* [Exercise input]:
━━━

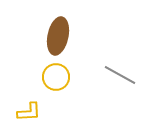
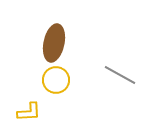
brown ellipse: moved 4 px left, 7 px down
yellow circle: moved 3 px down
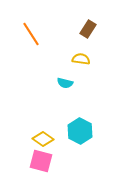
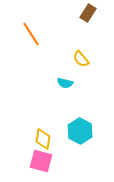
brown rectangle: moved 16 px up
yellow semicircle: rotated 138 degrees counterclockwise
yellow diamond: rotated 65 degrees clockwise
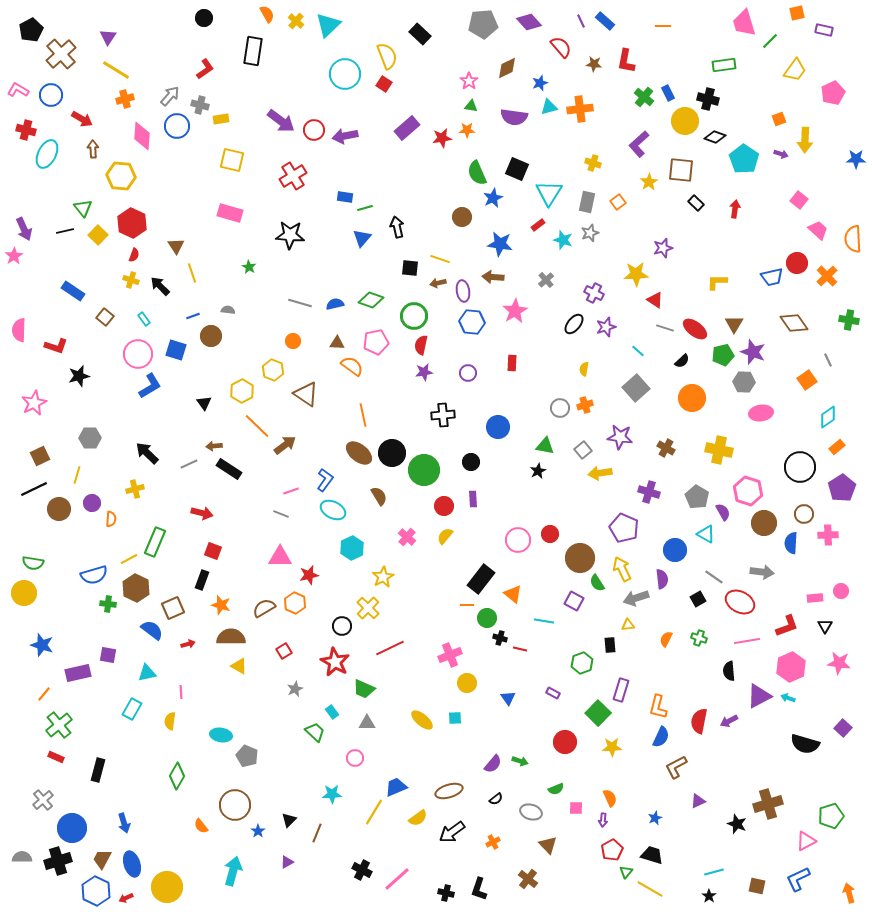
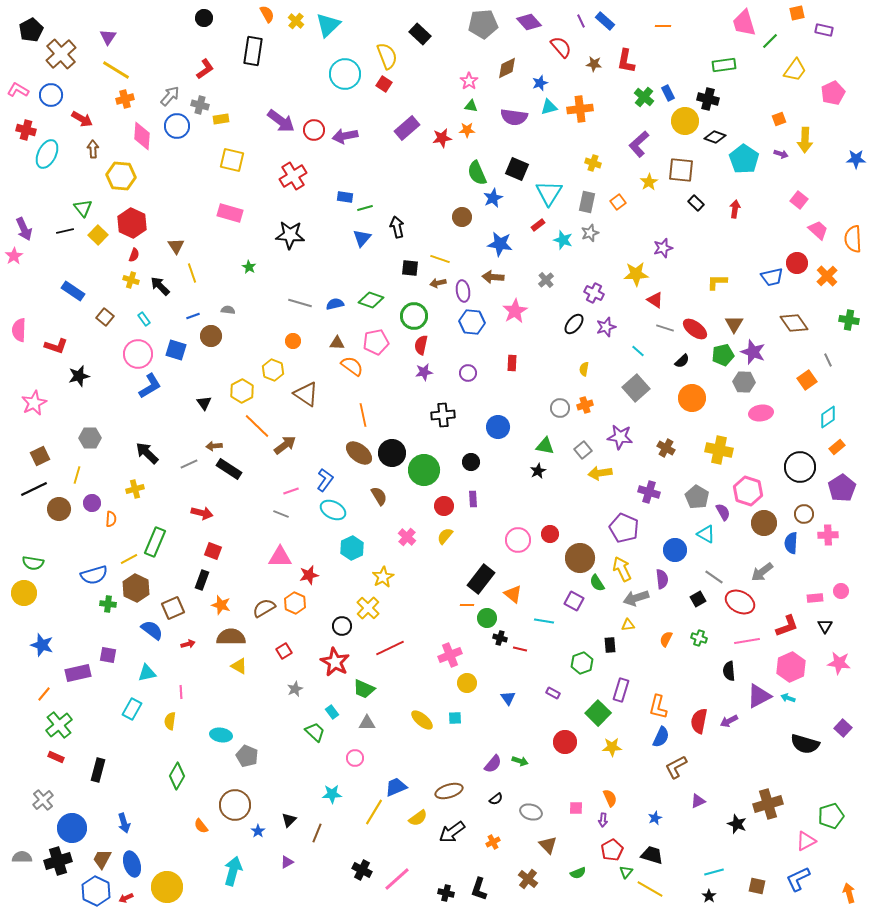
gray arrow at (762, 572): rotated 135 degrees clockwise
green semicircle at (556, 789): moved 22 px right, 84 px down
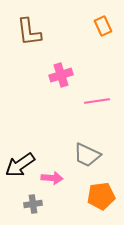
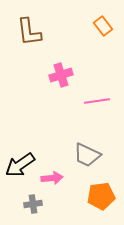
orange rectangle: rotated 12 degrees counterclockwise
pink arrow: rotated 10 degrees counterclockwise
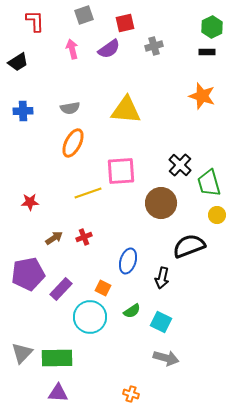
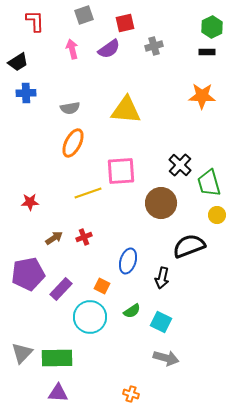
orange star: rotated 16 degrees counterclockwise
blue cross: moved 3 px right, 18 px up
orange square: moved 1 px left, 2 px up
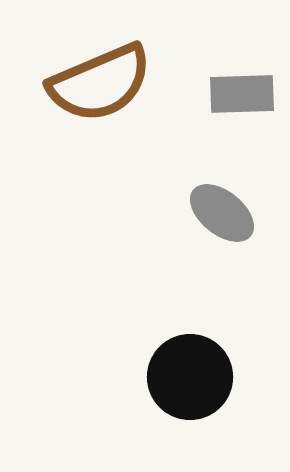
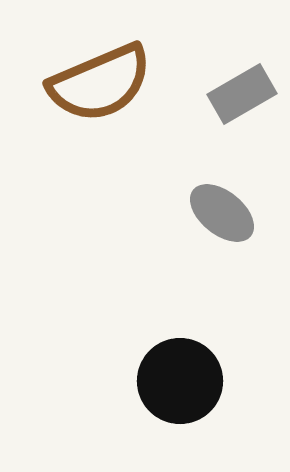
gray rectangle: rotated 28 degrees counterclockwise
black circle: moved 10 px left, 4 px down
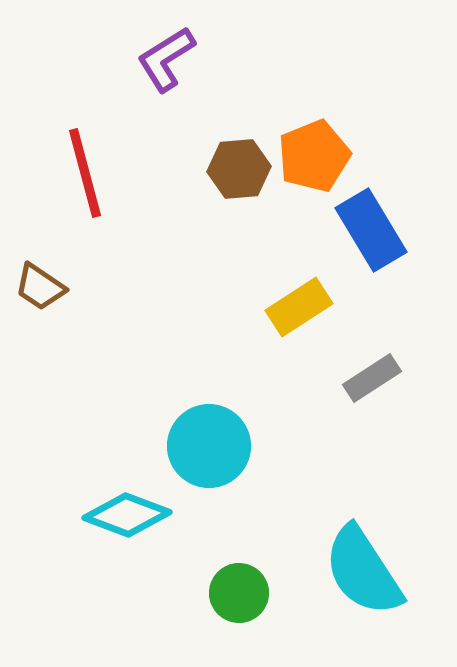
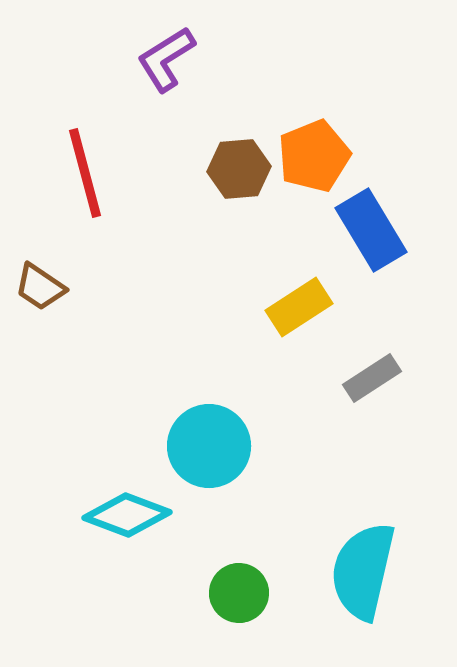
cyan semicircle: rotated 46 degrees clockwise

━━━

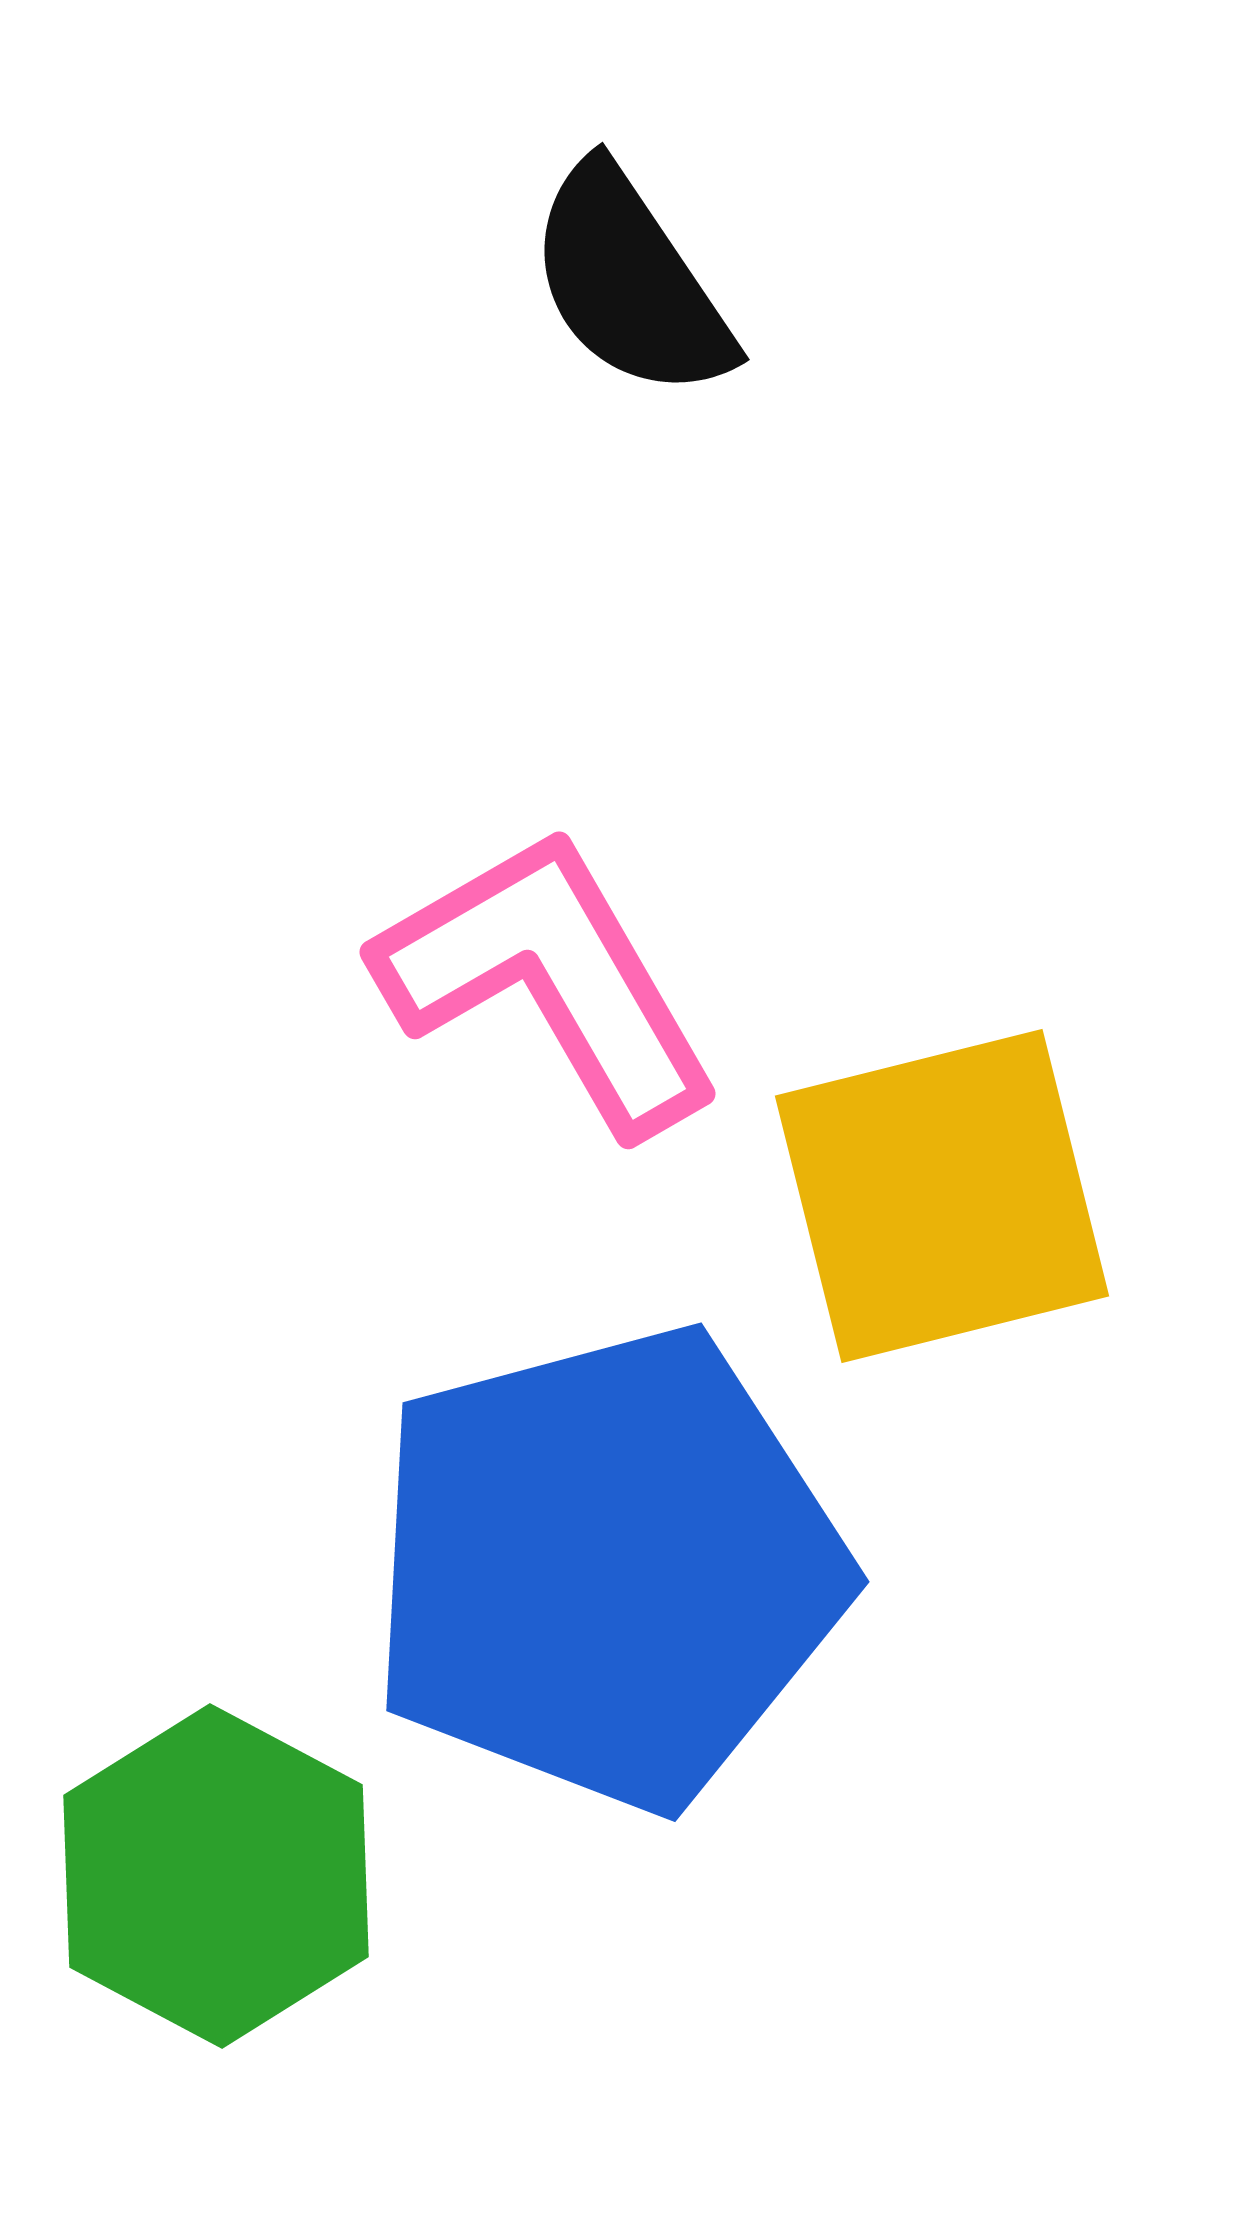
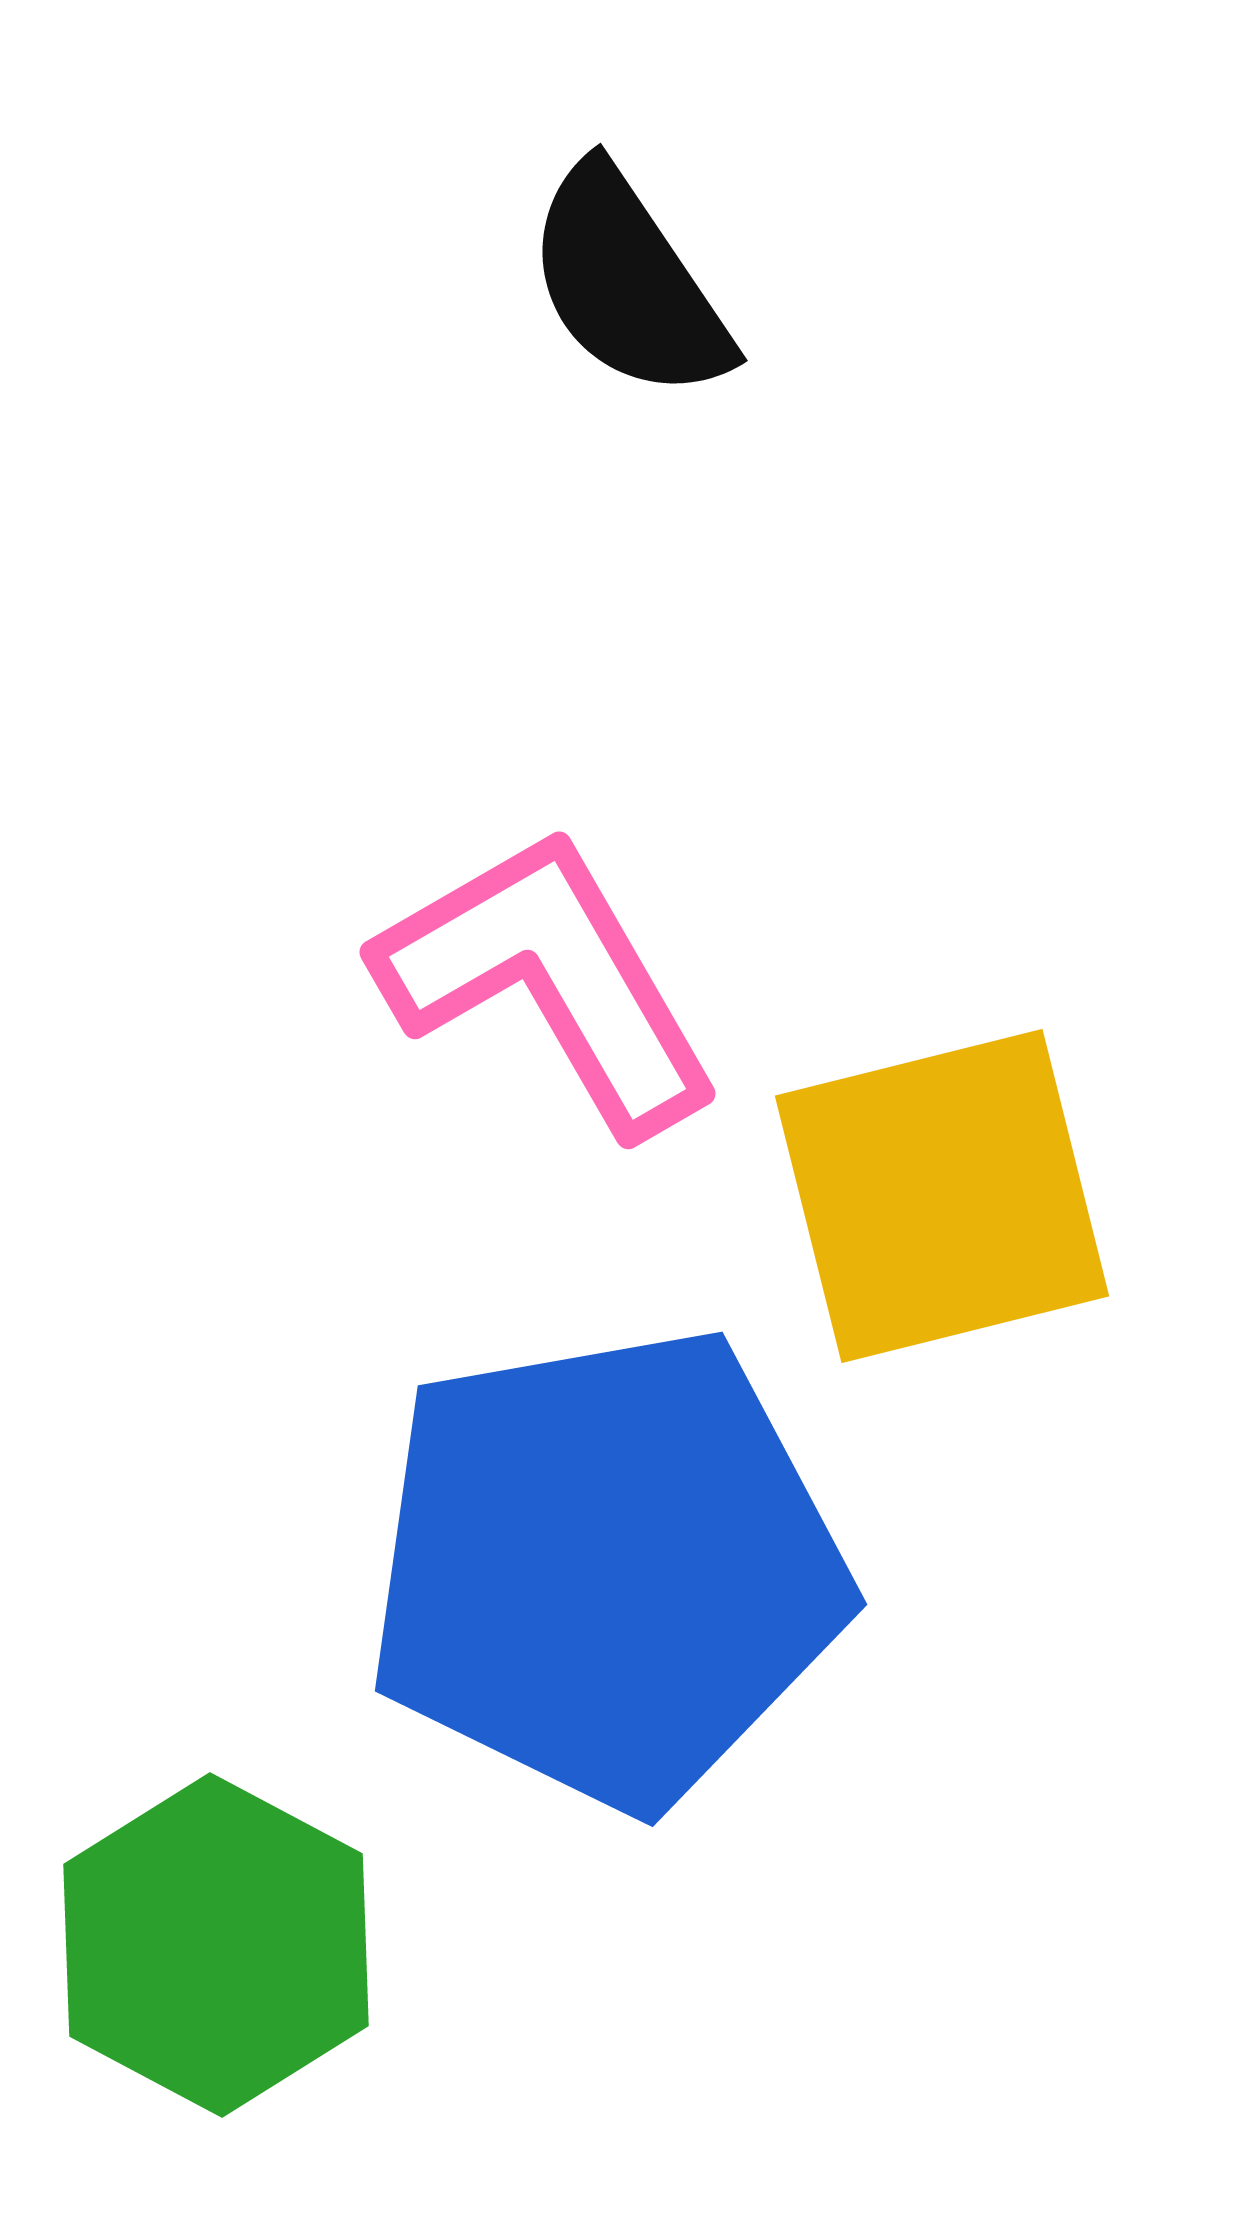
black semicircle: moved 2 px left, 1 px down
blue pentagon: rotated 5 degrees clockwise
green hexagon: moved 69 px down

━━━

* [Exercise brief]: Find out how many lines above hold "black". Write only the number.

* [Result]: 2